- [ACTIVITY] Begin at the line that holds "red brick G9:H9" and copy each line exactly until the data below ends, including that last line but no pictures.

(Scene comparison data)
..............................

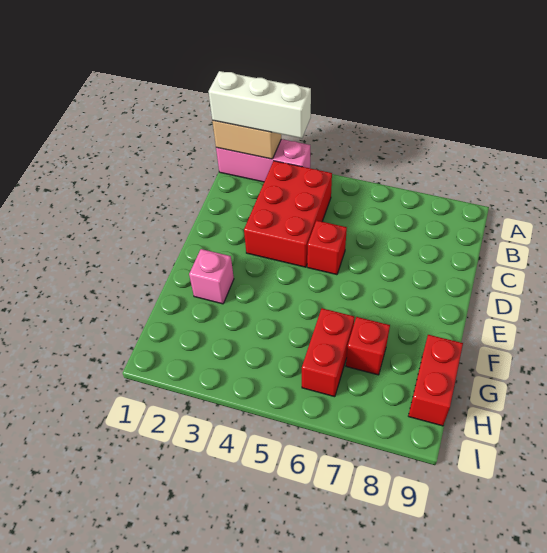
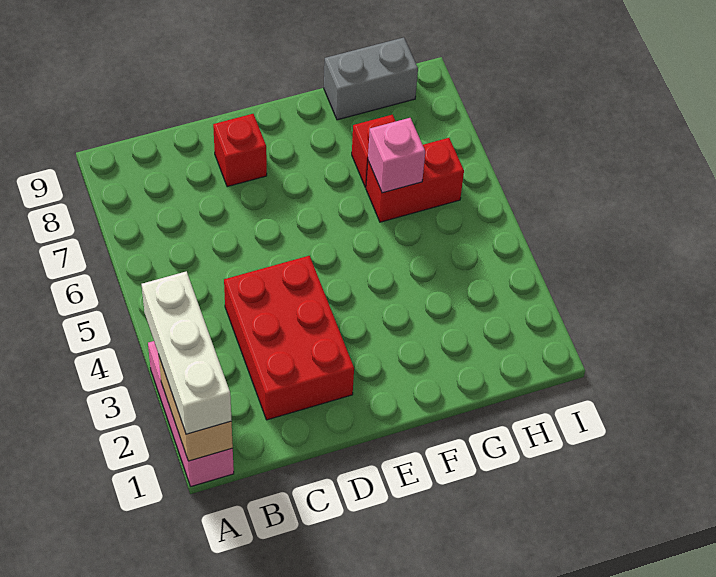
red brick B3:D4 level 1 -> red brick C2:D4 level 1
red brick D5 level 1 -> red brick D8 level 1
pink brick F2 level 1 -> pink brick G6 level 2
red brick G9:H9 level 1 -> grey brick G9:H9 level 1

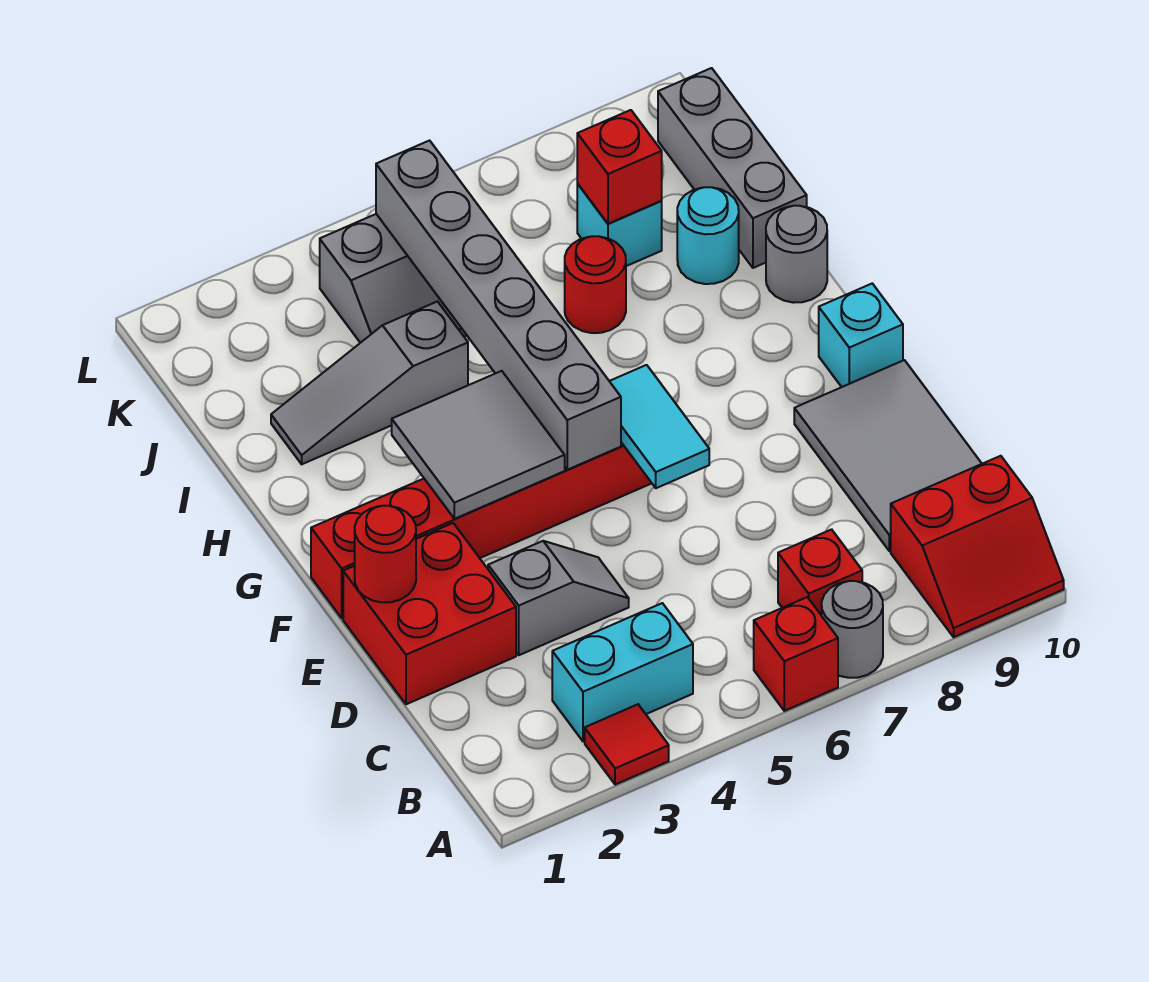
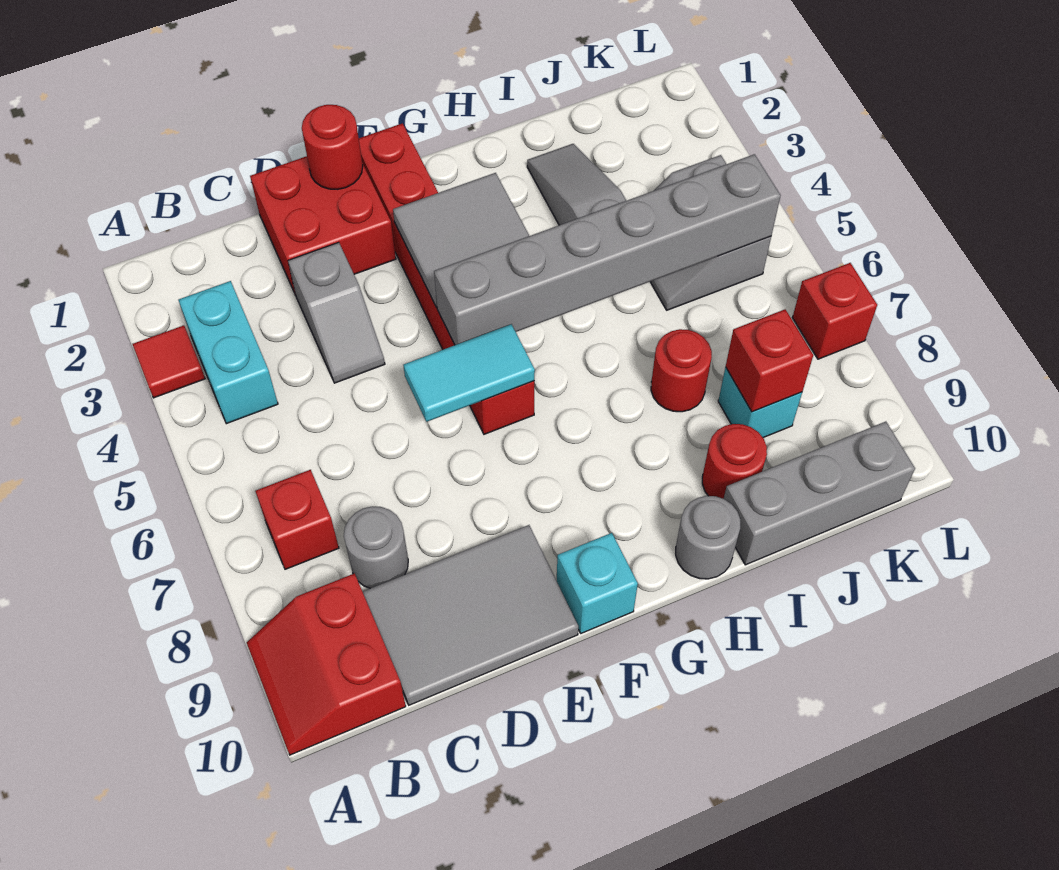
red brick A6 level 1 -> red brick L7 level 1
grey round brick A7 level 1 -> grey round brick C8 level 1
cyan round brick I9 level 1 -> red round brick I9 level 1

..............................

- [RESPONSE]
red brick G9:H9 level 1 -> grey brick G9:H9 level 1

red brick A6 level 1 -> red brick L7 level 1
grey round brick A7 level 1 -> grey round brick C8 level 1
cyan round brick I9 level 1 -> red round brick I9 level 1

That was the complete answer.